Scene comparison data
________________
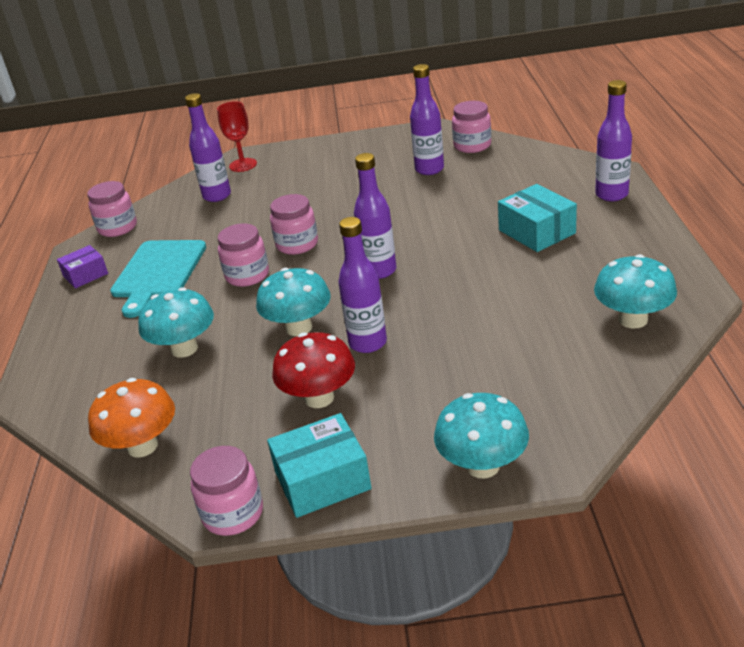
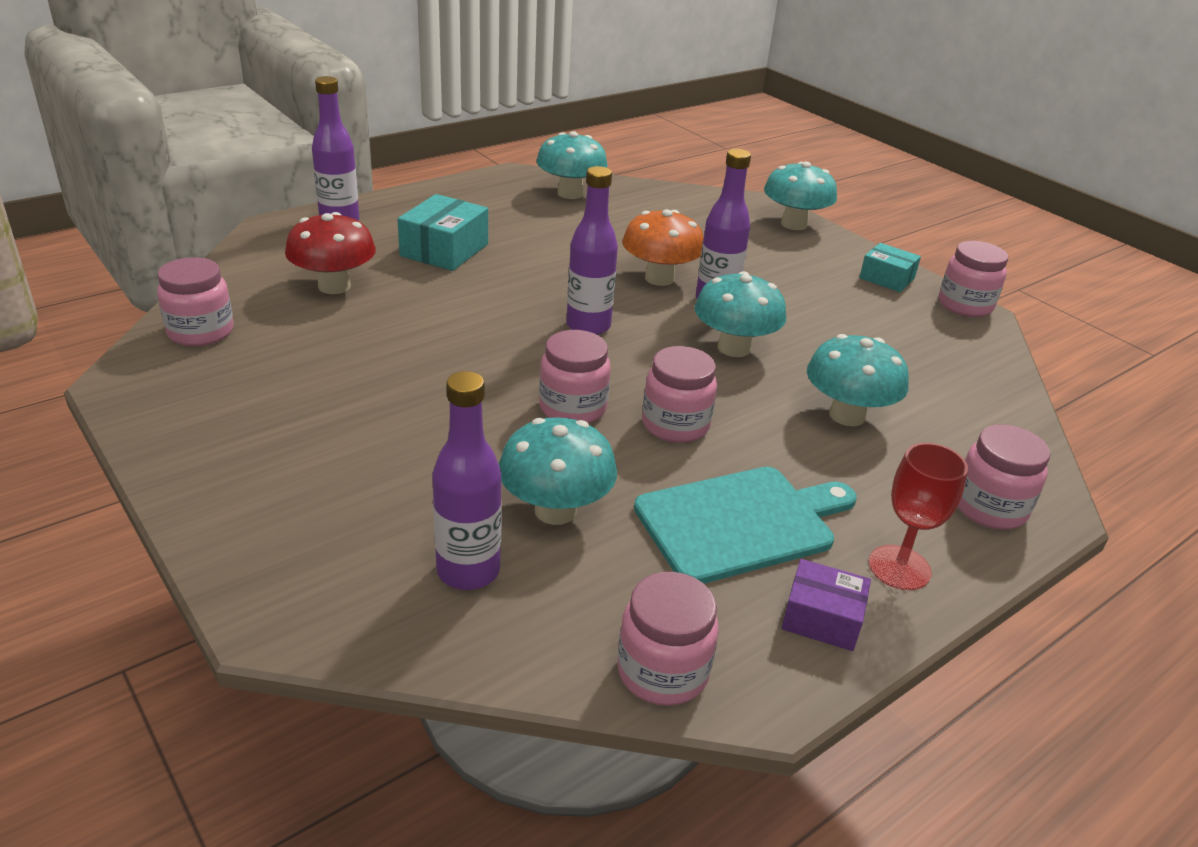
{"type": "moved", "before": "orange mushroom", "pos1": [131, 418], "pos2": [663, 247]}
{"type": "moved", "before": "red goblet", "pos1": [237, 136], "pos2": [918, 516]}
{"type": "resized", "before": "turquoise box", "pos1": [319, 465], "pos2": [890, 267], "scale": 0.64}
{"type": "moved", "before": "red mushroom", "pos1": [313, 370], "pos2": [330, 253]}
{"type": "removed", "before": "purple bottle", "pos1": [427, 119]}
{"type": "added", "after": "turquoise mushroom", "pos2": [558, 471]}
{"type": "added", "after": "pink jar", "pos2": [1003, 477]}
________________
INSTRUCTIONS FOR THE TASK ▸ Each entry must be retyped word for word, with every image omitted.

EXPECTED ANSWER ▸
{"type": "moved", "before": "orange mushroom", "pos1": [131, 418], "pos2": [663, 247]}
{"type": "moved", "before": "red goblet", "pos1": [237, 136], "pos2": [918, 516]}
{"type": "resized", "before": "turquoise box", "pos1": [319, 465], "pos2": [890, 267], "scale": 0.64}
{"type": "moved", "before": "red mushroom", "pos1": [313, 370], "pos2": [330, 253]}
{"type": "removed", "before": "purple bottle", "pos1": [427, 119]}
{"type": "added", "after": "turquoise mushroom", "pos2": [558, 471]}
{"type": "added", "after": "pink jar", "pos2": [1003, 477]}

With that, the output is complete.